What the task requires:
Every record must be copied exactly, from first line to last.

[Records from a data source]
==================================================
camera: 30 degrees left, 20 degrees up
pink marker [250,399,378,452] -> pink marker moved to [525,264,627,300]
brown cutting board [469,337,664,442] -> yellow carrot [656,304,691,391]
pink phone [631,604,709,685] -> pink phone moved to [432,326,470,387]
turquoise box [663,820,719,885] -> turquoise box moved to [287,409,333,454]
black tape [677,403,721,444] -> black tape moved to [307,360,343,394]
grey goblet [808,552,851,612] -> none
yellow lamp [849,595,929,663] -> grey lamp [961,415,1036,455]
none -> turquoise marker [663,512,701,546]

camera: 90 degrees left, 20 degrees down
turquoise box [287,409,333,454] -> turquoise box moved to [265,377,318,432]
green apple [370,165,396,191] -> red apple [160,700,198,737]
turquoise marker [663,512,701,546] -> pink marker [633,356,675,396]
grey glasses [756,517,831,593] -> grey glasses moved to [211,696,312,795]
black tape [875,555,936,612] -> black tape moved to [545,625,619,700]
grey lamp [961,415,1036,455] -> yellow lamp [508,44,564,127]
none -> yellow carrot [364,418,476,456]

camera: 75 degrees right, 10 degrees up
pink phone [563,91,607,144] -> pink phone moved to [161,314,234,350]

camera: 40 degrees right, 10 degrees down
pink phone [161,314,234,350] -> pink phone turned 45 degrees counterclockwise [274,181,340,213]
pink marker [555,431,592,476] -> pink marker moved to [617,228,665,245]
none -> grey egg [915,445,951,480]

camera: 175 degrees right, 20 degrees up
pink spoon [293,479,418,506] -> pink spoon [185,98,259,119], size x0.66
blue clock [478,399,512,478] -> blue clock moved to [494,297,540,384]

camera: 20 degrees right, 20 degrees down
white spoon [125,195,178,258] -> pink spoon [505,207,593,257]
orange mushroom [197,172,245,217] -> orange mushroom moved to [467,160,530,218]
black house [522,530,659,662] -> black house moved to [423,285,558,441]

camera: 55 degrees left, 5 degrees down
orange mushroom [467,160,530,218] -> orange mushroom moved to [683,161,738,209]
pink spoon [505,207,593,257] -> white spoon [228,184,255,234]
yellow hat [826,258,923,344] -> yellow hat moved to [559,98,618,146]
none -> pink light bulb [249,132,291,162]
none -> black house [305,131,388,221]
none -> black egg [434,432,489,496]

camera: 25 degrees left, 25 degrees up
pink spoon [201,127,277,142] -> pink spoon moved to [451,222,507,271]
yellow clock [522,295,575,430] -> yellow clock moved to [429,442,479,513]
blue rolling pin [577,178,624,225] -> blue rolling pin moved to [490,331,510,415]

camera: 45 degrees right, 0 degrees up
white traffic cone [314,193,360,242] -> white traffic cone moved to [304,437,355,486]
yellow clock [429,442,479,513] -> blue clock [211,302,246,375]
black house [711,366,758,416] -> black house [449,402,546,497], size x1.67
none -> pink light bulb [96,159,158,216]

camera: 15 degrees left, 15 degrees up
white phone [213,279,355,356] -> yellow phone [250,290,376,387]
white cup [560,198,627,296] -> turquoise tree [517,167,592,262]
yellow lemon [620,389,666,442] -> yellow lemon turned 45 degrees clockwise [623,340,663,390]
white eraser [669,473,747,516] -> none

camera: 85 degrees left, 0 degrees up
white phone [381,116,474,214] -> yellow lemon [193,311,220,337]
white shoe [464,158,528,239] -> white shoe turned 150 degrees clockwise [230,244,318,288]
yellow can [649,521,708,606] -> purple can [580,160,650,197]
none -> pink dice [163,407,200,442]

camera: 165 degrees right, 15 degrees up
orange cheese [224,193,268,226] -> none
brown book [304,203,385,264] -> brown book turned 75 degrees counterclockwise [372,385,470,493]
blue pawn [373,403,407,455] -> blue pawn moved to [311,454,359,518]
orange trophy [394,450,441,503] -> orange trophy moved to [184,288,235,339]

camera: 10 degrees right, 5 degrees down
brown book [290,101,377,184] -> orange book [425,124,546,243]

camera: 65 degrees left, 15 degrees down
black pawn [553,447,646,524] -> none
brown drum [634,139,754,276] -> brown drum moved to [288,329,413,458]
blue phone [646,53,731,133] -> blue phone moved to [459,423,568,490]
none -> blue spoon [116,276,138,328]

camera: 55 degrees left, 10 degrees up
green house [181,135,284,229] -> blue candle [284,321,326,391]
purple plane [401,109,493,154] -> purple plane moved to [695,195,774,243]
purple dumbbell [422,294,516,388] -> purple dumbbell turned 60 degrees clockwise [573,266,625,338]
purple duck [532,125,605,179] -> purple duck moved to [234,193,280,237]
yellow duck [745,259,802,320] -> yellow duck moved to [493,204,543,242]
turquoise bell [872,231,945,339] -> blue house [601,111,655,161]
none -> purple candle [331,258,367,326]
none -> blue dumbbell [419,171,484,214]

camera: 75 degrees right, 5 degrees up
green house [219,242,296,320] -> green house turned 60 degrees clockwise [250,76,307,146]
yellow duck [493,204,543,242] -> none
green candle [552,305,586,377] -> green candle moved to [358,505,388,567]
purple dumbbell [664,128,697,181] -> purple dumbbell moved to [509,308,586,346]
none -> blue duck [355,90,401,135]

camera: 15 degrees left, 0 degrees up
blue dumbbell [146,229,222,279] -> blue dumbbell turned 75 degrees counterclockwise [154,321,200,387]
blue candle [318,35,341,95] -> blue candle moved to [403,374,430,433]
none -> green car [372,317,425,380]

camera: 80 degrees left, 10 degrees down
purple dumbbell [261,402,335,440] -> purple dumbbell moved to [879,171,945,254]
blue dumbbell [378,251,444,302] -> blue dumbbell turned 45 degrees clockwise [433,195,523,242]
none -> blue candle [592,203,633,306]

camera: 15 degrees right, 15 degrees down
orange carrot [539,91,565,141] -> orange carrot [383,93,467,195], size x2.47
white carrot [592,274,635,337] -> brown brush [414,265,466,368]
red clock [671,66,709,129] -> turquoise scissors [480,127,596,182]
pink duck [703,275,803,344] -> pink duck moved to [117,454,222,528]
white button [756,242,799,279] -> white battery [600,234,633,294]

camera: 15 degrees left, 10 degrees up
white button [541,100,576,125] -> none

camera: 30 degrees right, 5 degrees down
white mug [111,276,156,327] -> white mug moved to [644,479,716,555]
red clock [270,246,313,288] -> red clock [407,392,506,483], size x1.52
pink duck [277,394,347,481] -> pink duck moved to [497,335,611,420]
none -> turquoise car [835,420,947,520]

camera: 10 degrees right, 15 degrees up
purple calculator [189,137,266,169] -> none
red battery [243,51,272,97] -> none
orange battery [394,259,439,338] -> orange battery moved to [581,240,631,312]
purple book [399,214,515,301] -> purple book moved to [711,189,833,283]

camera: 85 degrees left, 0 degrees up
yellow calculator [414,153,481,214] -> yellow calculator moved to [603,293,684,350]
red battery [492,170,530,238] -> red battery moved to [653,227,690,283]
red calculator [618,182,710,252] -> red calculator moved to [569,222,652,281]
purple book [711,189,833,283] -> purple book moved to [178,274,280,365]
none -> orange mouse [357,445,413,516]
==================================================
Answer to the problem:
camera: 30 degrees left, 20 degrees up
pink marker [250,399,378,452] -> pink marker moved to [525,264,627,300]
brown cutting board [469,337,664,442] -> yellow carrot [656,304,691,391]
pink phone [631,604,709,685] -> pink phone moved to [432,326,470,387]
turquoise box [663,820,719,885] -> turquoise box moved to [287,409,333,454]
black tape [677,403,721,444] -> black tape moved to [307,360,343,394]
grey goblet [808,552,851,612] -> none
yellow lamp [849,595,929,663] -> grey lamp [961,415,1036,455]
none -> turquoise marker [663,512,701,546]

camera: 90 degrees left, 20 degrees down
turquoise box [287,409,333,454] -> turquoise box moved to [265,377,318,432]
green apple [370,165,396,191] -> red apple [160,700,198,737]
turquoise marker [663,512,701,546] -> pink marker [633,356,675,396]
grey glasses [756,517,831,593] -> grey glasses moved to [211,696,312,795]
black tape [875,555,936,612] -> black tape moved to [545,625,619,700]
grey lamp [961,415,1036,455] -> yellow lamp [508,44,564,127]
none -> yellow carrot [364,418,476,456]

camera: 75 degrees right, 10 degrees up
pink phone [563,91,607,144] -> pink phone moved to [161,314,234,350]

camera: 40 degrees right, 10 degrees down
pink phone [161,314,234,350] -> pink phone turned 45 degrees counterclockwise [274,181,340,213]
pink marker [555,431,592,476] -> pink marker moved to [617,228,665,245]
none -> grey egg [915,445,951,480]

camera: 175 degrees right, 20 degrees up
pink spoon [293,479,418,506] -> pink spoon [185,98,259,119], size x0.66
blue clock [478,399,512,478] -> blue clock moved to [494,297,540,384]

camera: 20 degrees right, 20 degrees down
white spoon [125,195,178,258] -> pink spoon [505,207,593,257]
orange mushroom [197,172,245,217] -> orange mushroom moved to [467,160,530,218]
black house [522,530,659,662] -> black house moved to [423,285,558,441]

camera: 55 degrees left, 5 degrees down
orange mushroom [467,160,530,218] -> orange mushroom moved to [683,161,738,209]
pink spoon [505,207,593,257] -> white spoon [228,184,255,234]
yellow hat [826,258,923,344] -> yellow hat moved to [559,98,618,146]
none -> pink light bulb [249,132,291,162]
none -> black house [305,131,388,221]
none -> black egg [434,432,489,496]

camera: 25 degrees left, 25 degrees up
pink spoon [201,127,277,142] -> pink spoon moved to [451,222,507,271]
yellow clock [522,295,575,430] -> yellow clock moved to [429,442,479,513]
blue rolling pin [577,178,624,225] -> blue rolling pin moved to [490,331,510,415]

camera: 45 degrees right, 0 degrees up
white traffic cone [314,193,360,242] -> white traffic cone moved to [304,437,355,486]
yellow clock [429,442,479,513] -> blue clock [211,302,246,375]
black house [711,366,758,416] -> black house [449,402,546,497], size x1.67
none -> pink light bulb [96,159,158,216]

camera: 15 degrees left, 15 degrees up
white phone [213,279,355,356] -> yellow phone [250,290,376,387]
white cup [560,198,627,296] -> turquoise tree [517,167,592,262]
yellow lemon [620,389,666,442] -> yellow lemon turned 45 degrees clockwise [623,340,663,390]
white eraser [669,473,747,516] -> none

camera: 85 degrees left, 0 degrees up
white phone [381,116,474,214] -> yellow lemon [193,311,220,337]
white shoe [464,158,528,239] -> white shoe turned 150 degrees clockwise [230,244,318,288]
yellow can [649,521,708,606] -> purple can [580,160,650,197]
none -> pink dice [163,407,200,442]

camera: 165 degrees right, 15 degrees up
orange cheese [224,193,268,226] -> none
brown book [304,203,385,264] -> brown book turned 75 degrees counterclockwise [372,385,470,493]
blue pawn [373,403,407,455] -> blue pawn moved to [311,454,359,518]
orange trophy [394,450,441,503] -> orange trophy moved to [184,288,235,339]

camera: 10 degrees right, 5 degrees down
brown book [290,101,377,184] -> orange book [425,124,546,243]

camera: 65 degrees left, 15 degrees down
black pawn [553,447,646,524] -> none
brown drum [634,139,754,276] -> brown drum moved to [288,329,413,458]
blue phone [646,53,731,133] -> blue phone moved to [459,423,568,490]
none -> blue spoon [116,276,138,328]

camera: 55 degrees left, 10 degrees up
green house [181,135,284,229] -> blue candle [284,321,326,391]
purple plane [401,109,493,154] -> purple plane moved to [695,195,774,243]
purple dumbbell [422,294,516,388] -> purple dumbbell turned 60 degrees clockwise [573,266,625,338]
purple duck [532,125,605,179] -> purple duck moved to [234,193,280,237]
yellow duck [745,259,802,320] -> yellow duck moved to [493,204,543,242]
turquoise bell [872,231,945,339] -> blue house [601,111,655,161]
none -> purple candle [331,258,367,326]
none -> blue dumbbell [419,171,484,214]

camera: 75 degrees right, 5 degrees up
green house [219,242,296,320] -> green house turned 60 degrees clockwise [250,76,307,146]
yellow duck [493,204,543,242] -> none
green candle [552,305,586,377] -> green candle moved to [358,505,388,567]
purple dumbbell [664,128,697,181] -> purple dumbbell moved to [509,308,586,346]
none -> blue duck [355,90,401,135]

camera: 15 degrees left, 0 degrees up
blue dumbbell [146,229,222,279] -> blue dumbbell turned 75 degrees counterclockwise [154,321,200,387]
blue candle [318,35,341,95] -> blue candle moved to [403,374,430,433]
none -> green car [372,317,425,380]

camera: 80 degrees left, 10 degrees down
purple dumbbell [261,402,335,440] -> purple dumbbell moved to [879,171,945,254]
blue dumbbell [378,251,444,302] -> blue dumbbell turned 45 degrees clockwise [433,195,523,242]
none -> blue candle [592,203,633,306]

camera: 15 degrees right, 15 degrees down
orange carrot [539,91,565,141] -> orange carrot [383,93,467,195], size x2.47
white carrot [592,274,635,337] -> brown brush [414,265,466,368]
red clock [671,66,709,129] -> turquoise scissors [480,127,596,182]
pink duck [703,275,803,344] -> pink duck moved to [117,454,222,528]
white button [756,242,799,279] -> white battery [600,234,633,294]

camera: 15 degrees left, 10 degrees up
white button [541,100,576,125] -> none

camera: 30 degrees right, 5 degrees down
white mug [111,276,156,327] -> white mug moved to [644,479,716,555]
red clock [270,246,313,288] -> red clock [407,392,506,483], size x1.52
pink duck [277,394,347,481] -> pink duck moved to [497,335,611,420]
none -> turquoise car [835,420,947,520]

camera: 10 degrees right, 15 degrees up
purple calculator [189,137,266,169] -> none
red battery [243,51,272,97] -> none
orange battery [394,259,439,338] -> orange battery moved to [581,240,631,312]
purple book [399,214,515,301] -> purple book moved to [711,189,833,283]

camera: 85 degrees left, 0 degrees up
yellow calculator [414,153,481,214] -> yellow calculator moved to [603,293,684,350]
red battery [492,170,530,238] -> red battery moved to [653,227,690,283]
red calculator [618,182,710,252] -> red calculator moved to [569,222,652,281]
purple book [711,189,833,283] -> purple book moved to [178,274,280,365]
none -> orange mouse [357,445,413,516]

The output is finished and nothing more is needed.